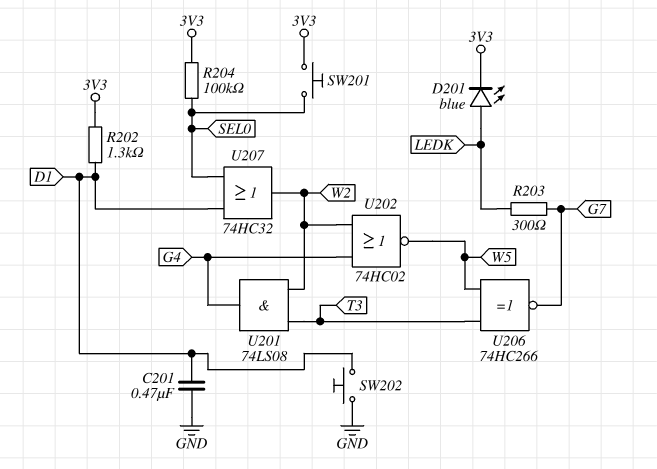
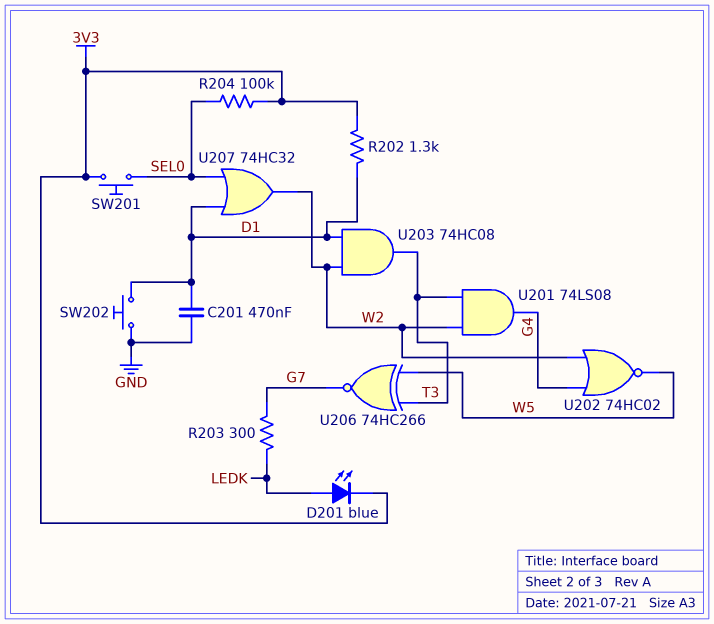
U203: none -> AND 74HC08 (in D1, in W2, out T3)

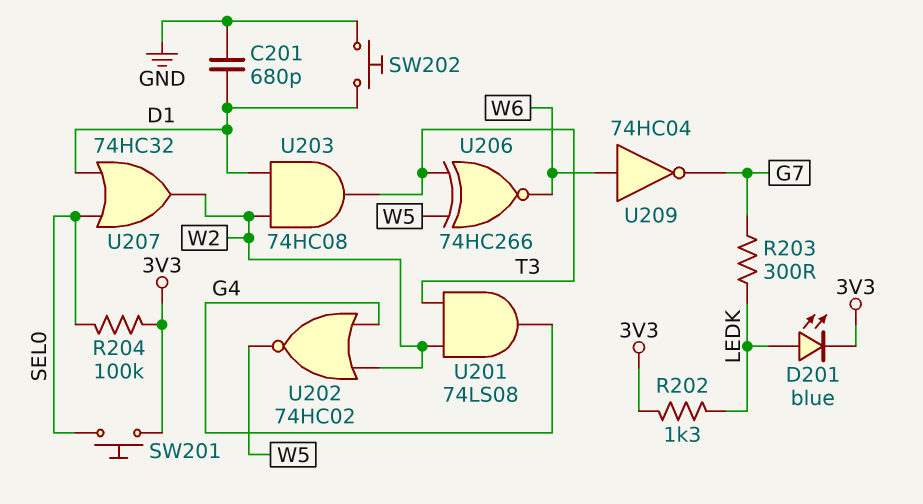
C201: 470nF (D1, GND) -> 680pF (D1, GND)
R202: 1.3k (3V3, D1) -> 1.3k (3V3, LEDK)
U206: XNOR 74HC266 (in T3, in W5, out G7) -> XNOR 74HC266 (in T3, in W5, out W6)
U209: none -> NOT 74HC04 (in W6, out G7)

* * * * *

| WORK ITEM |
An exact reprint of every record is required, with the pictures omitted.

| RESPONSE BOX |
U203: none -> AND 74HC08 (in D1, in W2, out T3)

C201: 470nF (D1, GND) -> 680pF (D1, GND)
R202: 1.3k (3V3, D1) -> 1.3k (3V3, LEDK)
U206: XNOR 74HC266 (in T3, in W5, out G7) -> XNOR 74HC266 (in T3, in W5, out W6)
U209: none -> NOT 74HC04 (in W6, out G7)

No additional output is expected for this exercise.